# EXERCISE DIRECTIONS
The required output is all lines below that contain the word "cyan".

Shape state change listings
+===+

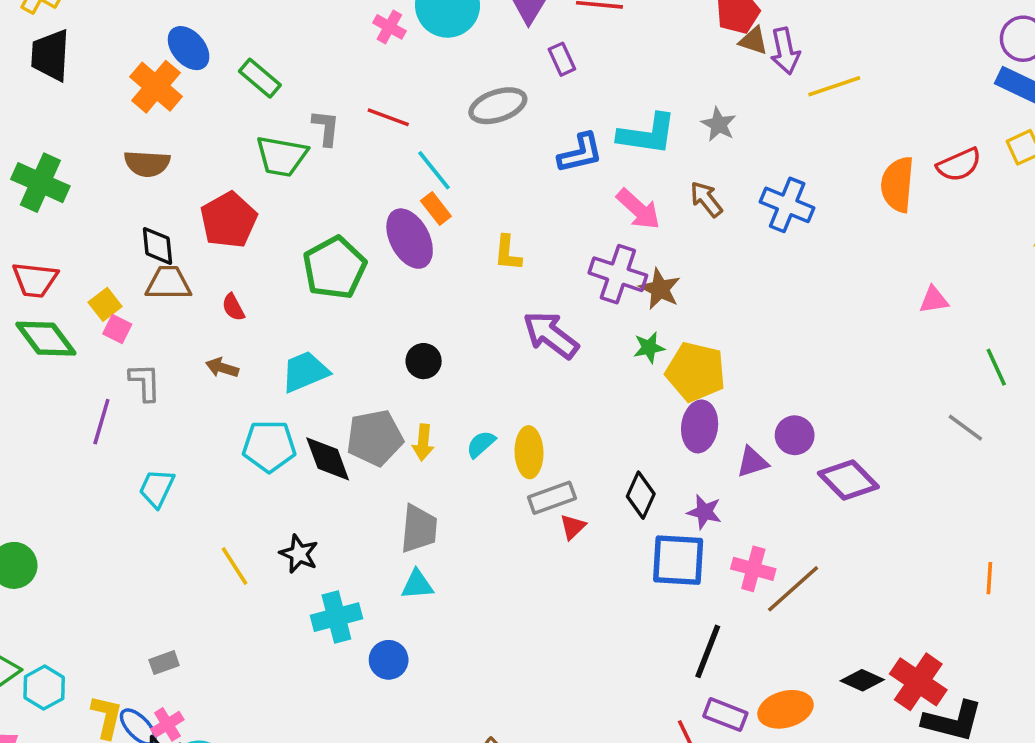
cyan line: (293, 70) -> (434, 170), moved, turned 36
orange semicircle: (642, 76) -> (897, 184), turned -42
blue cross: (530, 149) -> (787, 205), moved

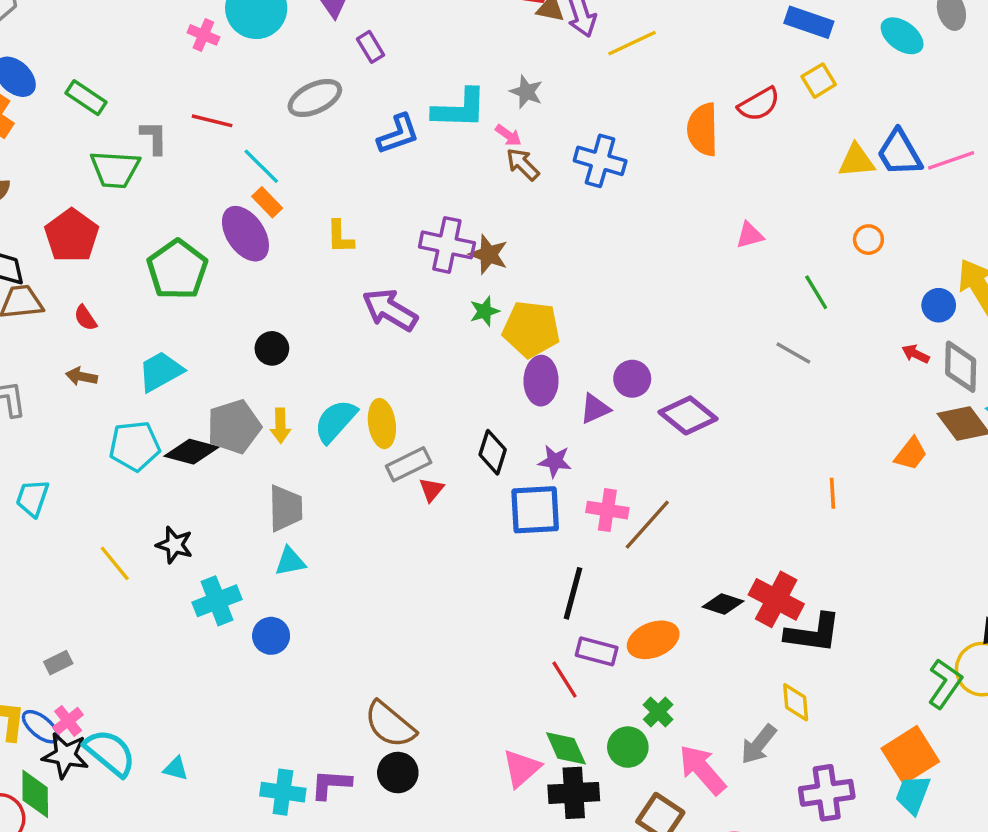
pink arrow: (638, 209) -> (508, 135), moved, size x0.6
cyan semicircle: (481, 444) -> (335, 421), size x1.6
black diamond: (328, 459) -> (191, 452), turned -48

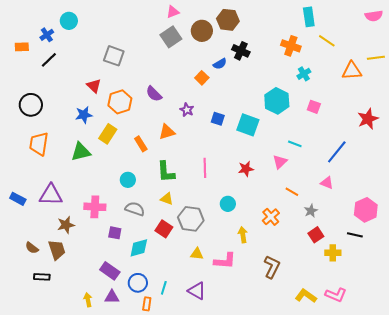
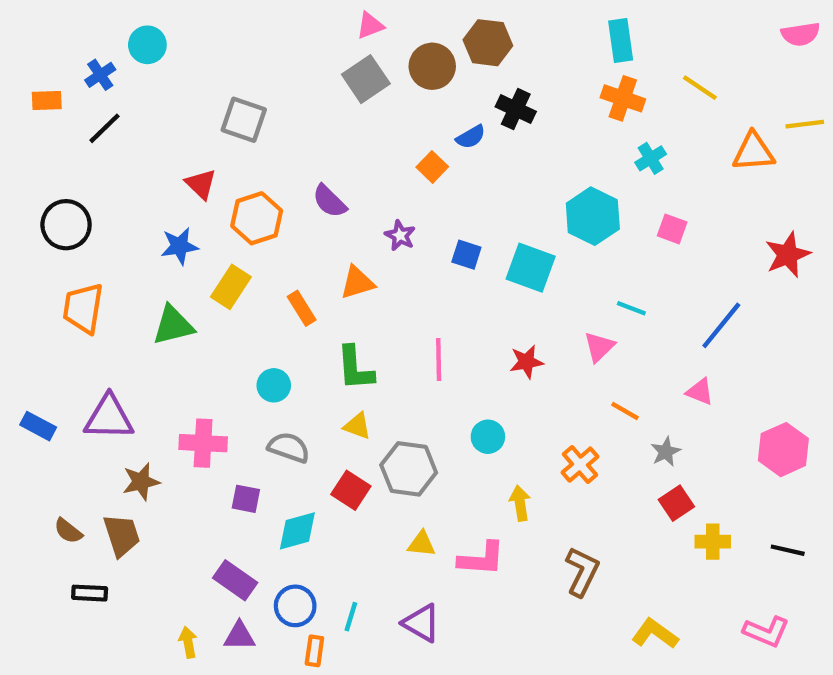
cyan rectangle: (309, 17) -> (621, 41), moved
black line: (355, 235) -> (788, 550), moved
pink L-shape: (336, 295) -> (766, 632), moved

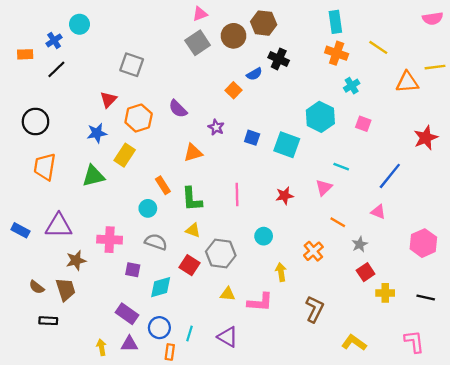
red triangle: (201, 184) -> (108, 100), turned 30
orange rectangle: (302, 308) -> (163, 185), moved
pink L-shape: (766, 632) -> (414, 342), turned -120

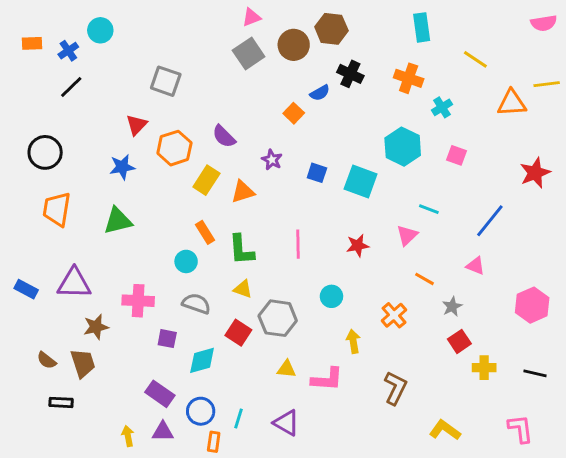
orange cross: (337, 53) -> (409, 78), moved
orange rectangle: (25, 54) -> (32, 43), moved
yellow rectangle: (125, 155) -> (206, 180), moved

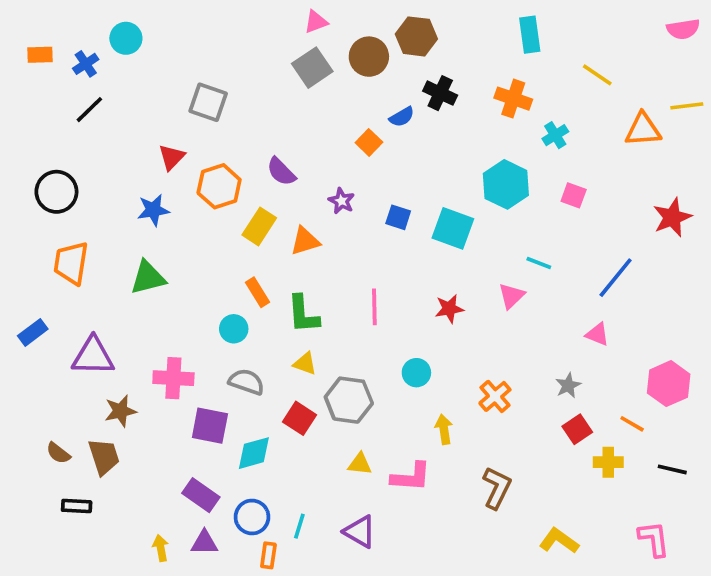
orange line: (425, 279) -> (632, 424), moved
blue rectangle: (26, 289) -> (33, 332), moved, turned -65
purple square: (167, 339) -> (210, 426), size x1.5

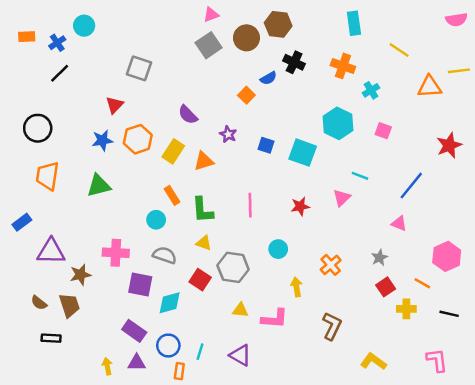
orange hexagon: (219, 186) -> (138, 139), moved
purple triangle: (93, 356) -> (51, 252), moved

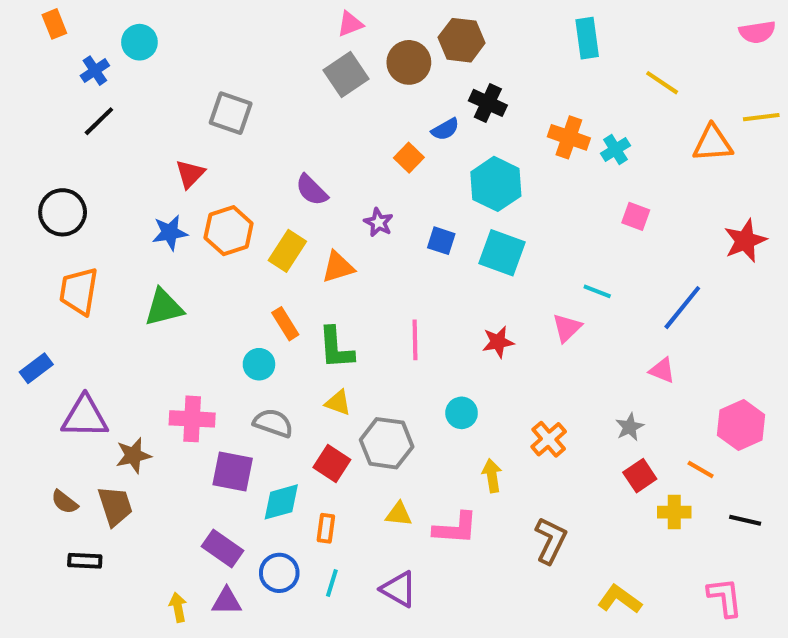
orange rectangle: (27, 37) -> (54, 24), moved, turned 70
orange cross: (343, 66) -> (569, 137), moved
cyan hexagon: (338, 123) -> (496, 184), moved
orange rectangle: (179, 371) -> (326, 528), moved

+===+

# ANSWER TO THE PROBLEM
cyan line: (293, 70) -> (434, 170), moved, turned 36
cyan semicircle: (481, 444) -> (335, 421), size x1.6
cyan rectangle: (309, 17) -> (621, 41), moved
cyan hexagon: (338, 123) -> (496, 184), moved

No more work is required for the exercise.